__WORK TASK__:
Drop every picture, then repeat the records exactly.

__PROVIDED RECORDS__:
——

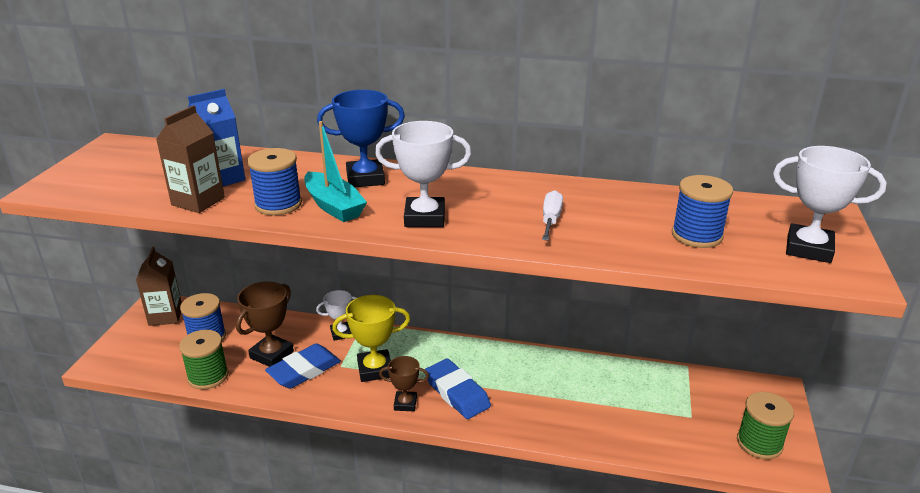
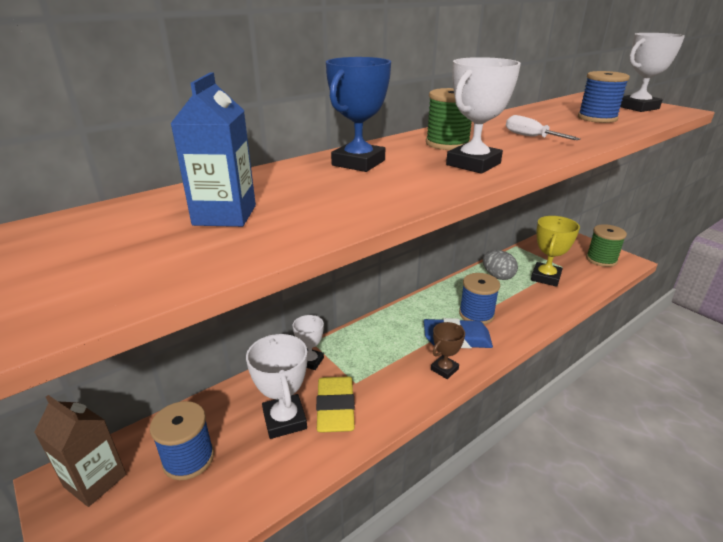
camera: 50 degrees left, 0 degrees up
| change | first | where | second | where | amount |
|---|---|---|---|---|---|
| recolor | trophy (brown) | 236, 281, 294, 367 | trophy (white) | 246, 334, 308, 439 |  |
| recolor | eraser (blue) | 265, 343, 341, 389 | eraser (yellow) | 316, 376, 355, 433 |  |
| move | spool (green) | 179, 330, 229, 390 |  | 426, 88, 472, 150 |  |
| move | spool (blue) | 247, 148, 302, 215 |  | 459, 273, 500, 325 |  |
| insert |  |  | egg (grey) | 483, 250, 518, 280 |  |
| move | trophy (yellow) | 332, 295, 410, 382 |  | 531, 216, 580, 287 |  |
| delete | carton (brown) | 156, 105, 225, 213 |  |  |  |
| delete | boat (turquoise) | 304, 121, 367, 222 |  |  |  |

——

__EXERCISE RESULT__:
camera: 50 degrees left, 0 degrees up
| change | first | where | second | where | amount |
|---|---|---|---|---|---|
| recolor | trophy (brown) | 236, 281, 294, 367 | trophy (white) | 246, 334, 308, 439 |  |
| recolor | eraser (blue) | 265, 343, 341, 389 | eraser (yellow) | 316, 376, 355, 433 |  |
| move | spool (green) | 179, 330, 229, 390 |  | 426, 88, 472, 150 |  |
| move | spool (blue) | 247, 148, 302, 215 |  | 459, 273, 500, 325 |  |
| insert |  |  | egg (grey) | 483, 250, 518, 280 |  |
| move | trophy (yellow) | 332, 295, 410, 382 |  | 531, 216, 580, 287 |  |
| delete | carton (brown) | 156, 105, 225, 213 |  |  |  |
| delete | boat (turquoise) | 304, 121, 367, 222 |  |  |  |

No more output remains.